[Data records]

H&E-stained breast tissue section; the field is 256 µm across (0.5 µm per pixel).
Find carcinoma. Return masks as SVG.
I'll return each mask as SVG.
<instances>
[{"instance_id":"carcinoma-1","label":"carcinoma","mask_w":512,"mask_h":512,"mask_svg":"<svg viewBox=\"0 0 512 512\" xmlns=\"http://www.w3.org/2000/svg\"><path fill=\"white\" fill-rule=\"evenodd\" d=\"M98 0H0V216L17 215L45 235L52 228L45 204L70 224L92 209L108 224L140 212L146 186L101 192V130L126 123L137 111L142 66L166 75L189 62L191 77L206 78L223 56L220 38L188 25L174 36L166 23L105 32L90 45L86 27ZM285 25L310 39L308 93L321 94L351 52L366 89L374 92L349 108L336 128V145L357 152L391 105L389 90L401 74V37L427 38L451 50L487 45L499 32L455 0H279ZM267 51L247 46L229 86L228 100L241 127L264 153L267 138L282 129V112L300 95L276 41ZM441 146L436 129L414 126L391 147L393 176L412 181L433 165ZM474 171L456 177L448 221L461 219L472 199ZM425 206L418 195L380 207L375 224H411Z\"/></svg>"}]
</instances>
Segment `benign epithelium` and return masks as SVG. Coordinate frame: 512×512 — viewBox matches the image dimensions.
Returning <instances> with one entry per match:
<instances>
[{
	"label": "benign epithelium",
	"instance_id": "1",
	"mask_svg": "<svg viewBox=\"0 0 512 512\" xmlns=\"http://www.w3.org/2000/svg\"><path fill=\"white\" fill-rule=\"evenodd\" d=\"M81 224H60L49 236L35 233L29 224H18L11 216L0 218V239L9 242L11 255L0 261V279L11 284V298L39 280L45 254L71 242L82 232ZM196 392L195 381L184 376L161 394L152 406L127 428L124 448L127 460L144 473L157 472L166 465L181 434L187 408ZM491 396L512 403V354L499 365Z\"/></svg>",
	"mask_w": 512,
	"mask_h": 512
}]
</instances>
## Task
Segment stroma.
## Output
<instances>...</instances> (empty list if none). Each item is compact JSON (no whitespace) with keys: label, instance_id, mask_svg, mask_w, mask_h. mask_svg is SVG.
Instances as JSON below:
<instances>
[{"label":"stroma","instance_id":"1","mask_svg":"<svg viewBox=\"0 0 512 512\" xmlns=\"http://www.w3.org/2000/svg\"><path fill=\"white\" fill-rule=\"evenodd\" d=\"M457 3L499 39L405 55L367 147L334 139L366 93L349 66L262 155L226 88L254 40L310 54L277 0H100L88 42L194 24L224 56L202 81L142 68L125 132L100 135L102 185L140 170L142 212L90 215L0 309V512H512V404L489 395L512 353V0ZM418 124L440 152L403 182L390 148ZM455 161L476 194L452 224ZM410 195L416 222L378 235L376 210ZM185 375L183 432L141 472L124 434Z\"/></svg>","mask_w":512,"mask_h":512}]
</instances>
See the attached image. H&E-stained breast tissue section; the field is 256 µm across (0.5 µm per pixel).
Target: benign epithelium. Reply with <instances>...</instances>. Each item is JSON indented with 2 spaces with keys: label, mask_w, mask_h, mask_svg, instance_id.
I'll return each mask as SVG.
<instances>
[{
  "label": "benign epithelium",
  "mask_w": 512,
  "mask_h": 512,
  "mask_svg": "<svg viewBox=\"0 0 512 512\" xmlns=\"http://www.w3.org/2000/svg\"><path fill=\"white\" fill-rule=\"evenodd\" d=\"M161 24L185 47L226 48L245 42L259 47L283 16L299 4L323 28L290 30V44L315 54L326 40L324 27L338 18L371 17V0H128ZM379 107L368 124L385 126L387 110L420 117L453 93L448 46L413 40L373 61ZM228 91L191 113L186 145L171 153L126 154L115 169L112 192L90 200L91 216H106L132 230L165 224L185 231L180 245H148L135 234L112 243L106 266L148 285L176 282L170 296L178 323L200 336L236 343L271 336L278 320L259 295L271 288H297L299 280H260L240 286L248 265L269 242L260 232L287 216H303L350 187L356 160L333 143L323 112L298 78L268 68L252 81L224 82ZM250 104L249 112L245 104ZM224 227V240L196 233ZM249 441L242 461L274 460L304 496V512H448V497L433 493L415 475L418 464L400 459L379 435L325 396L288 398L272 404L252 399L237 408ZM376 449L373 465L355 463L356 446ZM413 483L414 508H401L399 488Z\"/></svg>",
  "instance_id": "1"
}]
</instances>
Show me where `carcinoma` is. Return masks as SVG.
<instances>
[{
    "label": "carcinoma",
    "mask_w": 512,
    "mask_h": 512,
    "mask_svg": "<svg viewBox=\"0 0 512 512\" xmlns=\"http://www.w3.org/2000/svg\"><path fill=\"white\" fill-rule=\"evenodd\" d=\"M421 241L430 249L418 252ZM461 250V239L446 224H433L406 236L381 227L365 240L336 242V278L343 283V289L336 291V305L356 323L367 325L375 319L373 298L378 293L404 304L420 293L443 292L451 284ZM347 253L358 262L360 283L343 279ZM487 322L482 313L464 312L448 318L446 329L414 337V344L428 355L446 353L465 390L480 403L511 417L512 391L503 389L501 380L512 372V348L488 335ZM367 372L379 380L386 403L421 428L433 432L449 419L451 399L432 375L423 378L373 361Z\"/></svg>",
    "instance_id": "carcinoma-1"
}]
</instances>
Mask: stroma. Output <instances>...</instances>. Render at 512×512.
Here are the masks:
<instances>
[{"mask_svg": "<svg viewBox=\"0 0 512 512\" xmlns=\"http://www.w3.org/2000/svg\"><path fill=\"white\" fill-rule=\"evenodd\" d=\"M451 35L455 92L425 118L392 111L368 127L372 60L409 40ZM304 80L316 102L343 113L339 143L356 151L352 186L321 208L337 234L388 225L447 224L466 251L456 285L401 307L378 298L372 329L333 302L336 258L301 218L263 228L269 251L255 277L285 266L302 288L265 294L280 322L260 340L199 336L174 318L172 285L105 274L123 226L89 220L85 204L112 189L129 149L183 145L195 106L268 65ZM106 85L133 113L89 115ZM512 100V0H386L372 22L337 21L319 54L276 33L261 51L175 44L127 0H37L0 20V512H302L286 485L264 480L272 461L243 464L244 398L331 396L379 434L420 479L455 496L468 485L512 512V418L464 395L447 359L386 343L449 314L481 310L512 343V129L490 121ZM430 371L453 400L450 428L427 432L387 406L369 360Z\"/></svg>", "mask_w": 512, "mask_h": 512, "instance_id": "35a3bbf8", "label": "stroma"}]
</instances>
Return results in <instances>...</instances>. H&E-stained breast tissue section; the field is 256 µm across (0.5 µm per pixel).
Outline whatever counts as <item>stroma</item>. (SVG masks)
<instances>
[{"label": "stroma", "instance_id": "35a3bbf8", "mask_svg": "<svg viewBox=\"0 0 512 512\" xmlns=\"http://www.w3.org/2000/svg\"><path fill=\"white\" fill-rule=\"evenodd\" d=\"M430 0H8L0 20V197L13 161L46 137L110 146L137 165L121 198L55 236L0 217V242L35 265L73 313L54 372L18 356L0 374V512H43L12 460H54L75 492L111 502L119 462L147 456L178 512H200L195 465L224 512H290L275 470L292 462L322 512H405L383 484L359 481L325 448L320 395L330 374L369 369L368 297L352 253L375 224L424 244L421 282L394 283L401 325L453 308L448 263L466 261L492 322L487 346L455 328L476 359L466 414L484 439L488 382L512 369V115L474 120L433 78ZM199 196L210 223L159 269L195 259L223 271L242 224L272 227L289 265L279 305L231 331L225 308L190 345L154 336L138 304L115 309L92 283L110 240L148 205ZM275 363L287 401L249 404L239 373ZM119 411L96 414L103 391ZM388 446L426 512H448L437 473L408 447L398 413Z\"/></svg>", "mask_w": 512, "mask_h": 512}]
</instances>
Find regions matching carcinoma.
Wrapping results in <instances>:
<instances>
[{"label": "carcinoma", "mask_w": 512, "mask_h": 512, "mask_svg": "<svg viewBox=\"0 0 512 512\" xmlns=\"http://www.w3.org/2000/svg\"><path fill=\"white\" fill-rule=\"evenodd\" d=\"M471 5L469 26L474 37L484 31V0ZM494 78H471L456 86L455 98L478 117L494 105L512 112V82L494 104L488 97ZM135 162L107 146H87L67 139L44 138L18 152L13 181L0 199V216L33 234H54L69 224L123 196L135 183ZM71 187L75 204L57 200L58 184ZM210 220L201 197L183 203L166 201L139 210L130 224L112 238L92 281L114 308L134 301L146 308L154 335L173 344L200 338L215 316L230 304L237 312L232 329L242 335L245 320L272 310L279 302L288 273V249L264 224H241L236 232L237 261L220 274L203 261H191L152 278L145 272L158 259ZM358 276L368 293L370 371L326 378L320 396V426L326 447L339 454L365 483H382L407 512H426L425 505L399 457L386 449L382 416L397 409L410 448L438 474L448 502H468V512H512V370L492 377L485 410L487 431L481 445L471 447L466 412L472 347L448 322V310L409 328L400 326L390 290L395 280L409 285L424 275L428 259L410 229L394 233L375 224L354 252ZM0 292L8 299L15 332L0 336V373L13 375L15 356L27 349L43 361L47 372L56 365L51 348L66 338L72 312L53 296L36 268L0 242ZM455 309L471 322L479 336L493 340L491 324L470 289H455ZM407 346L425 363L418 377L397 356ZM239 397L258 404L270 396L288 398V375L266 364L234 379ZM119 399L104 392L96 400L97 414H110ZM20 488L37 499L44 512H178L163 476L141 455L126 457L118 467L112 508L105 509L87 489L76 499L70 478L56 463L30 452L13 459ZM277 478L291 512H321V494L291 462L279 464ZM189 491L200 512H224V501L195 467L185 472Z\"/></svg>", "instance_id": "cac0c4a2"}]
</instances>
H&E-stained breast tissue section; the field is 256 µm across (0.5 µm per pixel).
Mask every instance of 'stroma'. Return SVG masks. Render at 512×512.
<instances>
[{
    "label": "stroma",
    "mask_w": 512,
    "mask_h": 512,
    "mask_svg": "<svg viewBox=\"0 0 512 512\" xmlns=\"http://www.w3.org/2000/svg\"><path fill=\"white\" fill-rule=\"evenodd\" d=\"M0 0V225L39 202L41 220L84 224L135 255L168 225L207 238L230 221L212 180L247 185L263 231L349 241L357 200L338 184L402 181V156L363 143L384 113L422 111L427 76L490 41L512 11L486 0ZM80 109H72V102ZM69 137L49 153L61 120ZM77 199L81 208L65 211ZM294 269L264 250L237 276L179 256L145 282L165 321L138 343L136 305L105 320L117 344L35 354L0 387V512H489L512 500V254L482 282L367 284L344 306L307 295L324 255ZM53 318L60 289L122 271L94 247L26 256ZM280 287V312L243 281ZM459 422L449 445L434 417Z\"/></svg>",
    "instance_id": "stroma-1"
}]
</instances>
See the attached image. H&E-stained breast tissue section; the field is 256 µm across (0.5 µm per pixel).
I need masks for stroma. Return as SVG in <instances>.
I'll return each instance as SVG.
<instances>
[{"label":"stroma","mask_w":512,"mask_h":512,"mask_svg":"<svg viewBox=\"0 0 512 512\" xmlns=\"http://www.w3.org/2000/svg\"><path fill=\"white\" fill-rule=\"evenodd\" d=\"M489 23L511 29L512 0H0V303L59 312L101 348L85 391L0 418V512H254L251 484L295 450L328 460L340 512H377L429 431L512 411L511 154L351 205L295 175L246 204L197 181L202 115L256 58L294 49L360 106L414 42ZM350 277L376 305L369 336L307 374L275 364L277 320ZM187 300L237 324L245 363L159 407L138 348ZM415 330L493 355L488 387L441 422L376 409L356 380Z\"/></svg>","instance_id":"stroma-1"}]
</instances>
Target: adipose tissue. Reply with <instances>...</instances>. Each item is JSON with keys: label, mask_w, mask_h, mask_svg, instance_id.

### WHAT THIS TASK INVOLVES
Give again the run of lines that opens at the line with "Mask: stroma. Output" and closes at the line with "Return results in", exactly, and only that run.

### COMPLETE RESPONSE
Mask: stroma. Output <instances>...</instances>. Render at 512×512.
Here are the masks:
<instances>
[{"mask_svg": "<svg viewBox=\"0 0 512 512\" xmlns=\"http://www.w3.org/2000/svg\"><path fill=\"white\" fill-rule=\"evenodd\" d=\"M451 35L455 92L425 118L392 111L368 127L372 60L409 40ZM304 80L316 102L343 113L339 143L356 151L352 186L321 208L337 234L388 225L447 224L466 251L456 285L401 307L378 298L372 329L333 302L336 258L301 218L263 228L269 251L255 277L285 266L302 288L265 294L280 322L260 340L199 336L174 318L172 285L105 274L123 226L89 220L85 204L112 189L129 149L183 145L195 106L268 65ZM106 85L133 113L89 115ZM512 100V0H386L372 22L337 21L319 54L276 33L261 51L175 44L127 0H37L0 20V512H302L286 485L264 480L272 461L243 464L244 398L331 396L379 434L420 479L455 496L468 485L512 512V418L464 395L447 359L386 343L449 314L481 310L512 343V129L490 121ZM430 371L453 400L450 428L427 432L387 406L369 360Z\"/></svg>", "mask_w": 512, "mask_h": 512, "instance_id": "35a3bbf8", "label": "stroma"}]
</instances>
Return results in <instances>...</instances>. H&E-stained breast tissue section; the field is 256 µm across (0.5 µm per pixel).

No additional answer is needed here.